● **Work required**:
When the string "turquoise" is part of a line in the data below, report the whole line.

START Extracted information

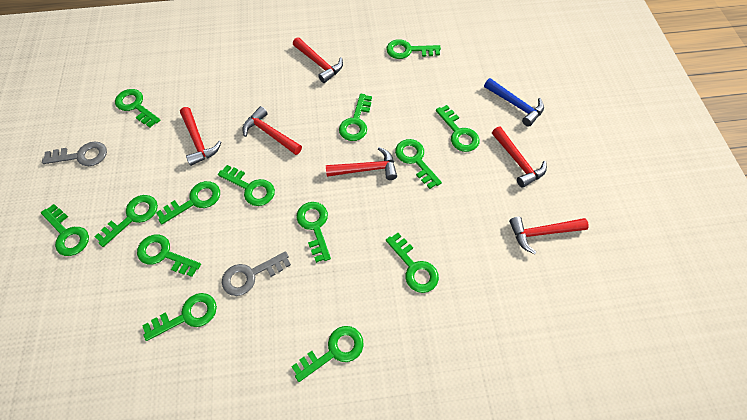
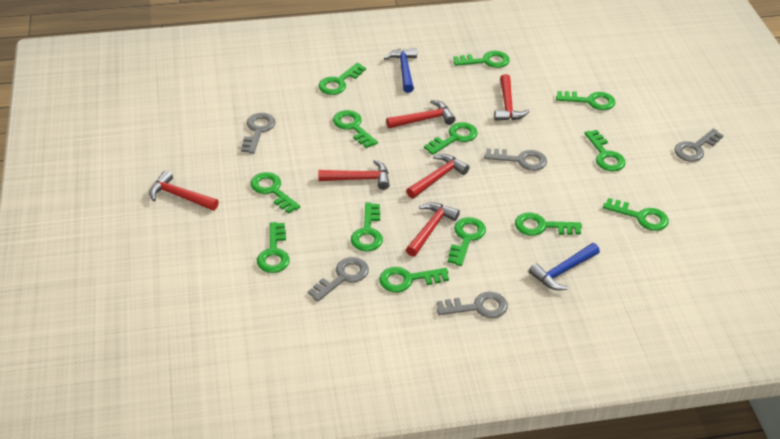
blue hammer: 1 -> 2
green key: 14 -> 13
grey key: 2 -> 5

END Extracted information
START Extracted information

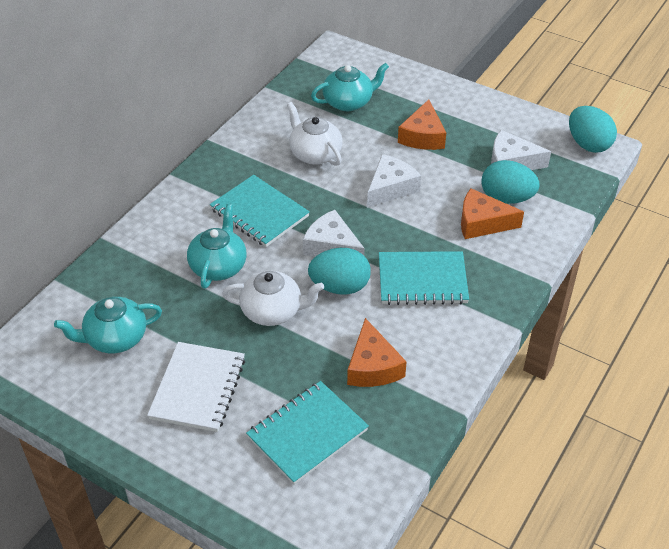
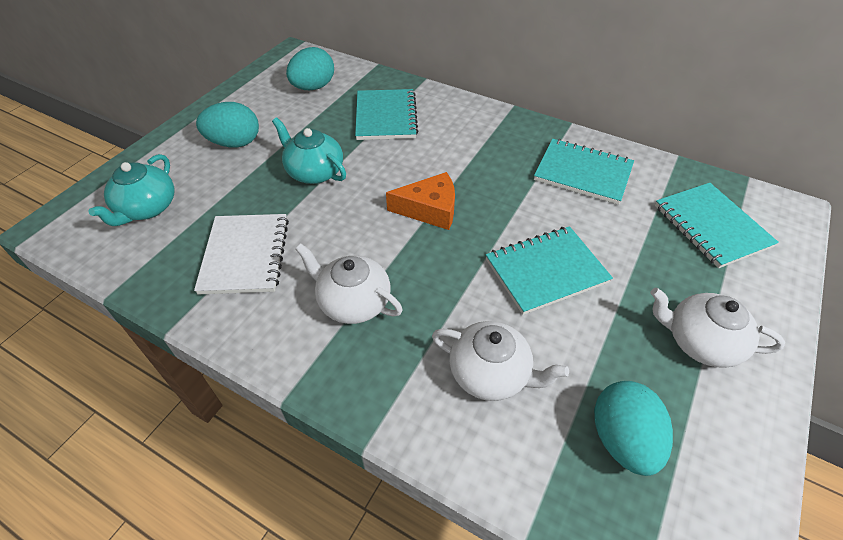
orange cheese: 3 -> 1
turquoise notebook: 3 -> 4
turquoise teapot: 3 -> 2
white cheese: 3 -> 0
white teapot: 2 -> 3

END Extracted information
START Extracted information

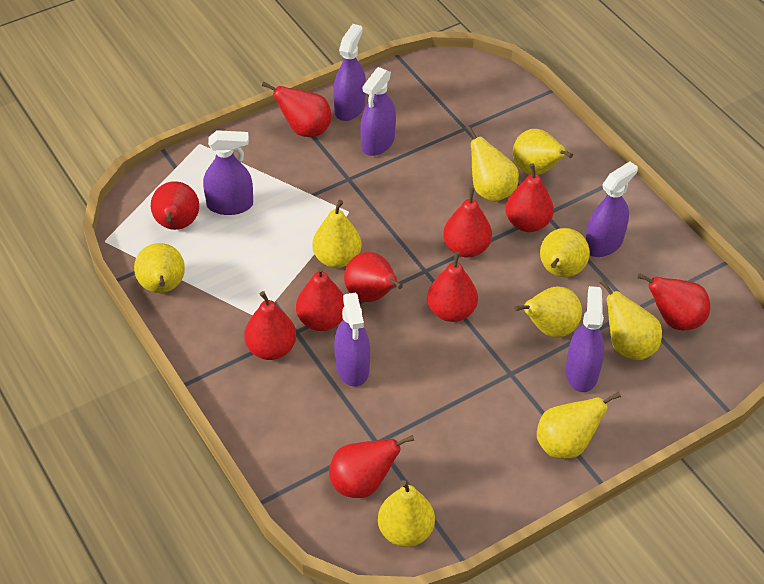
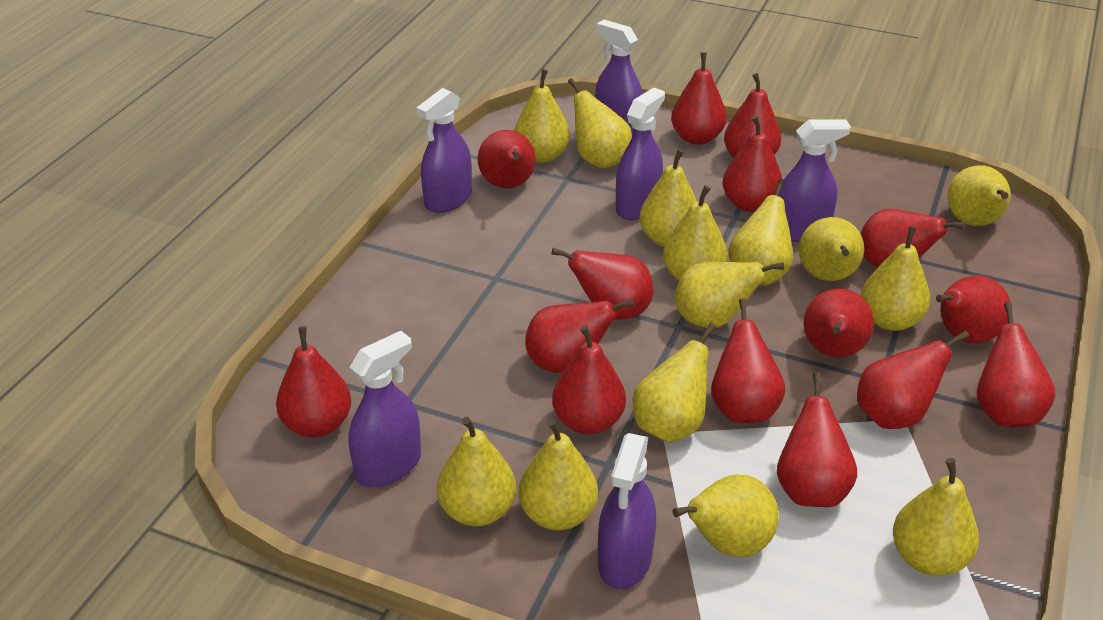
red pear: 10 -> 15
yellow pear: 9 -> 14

END Extracted information

● **Exercise response**:
turquoise notebook: 3 -> 4
turquoise teapot: 3 -> 2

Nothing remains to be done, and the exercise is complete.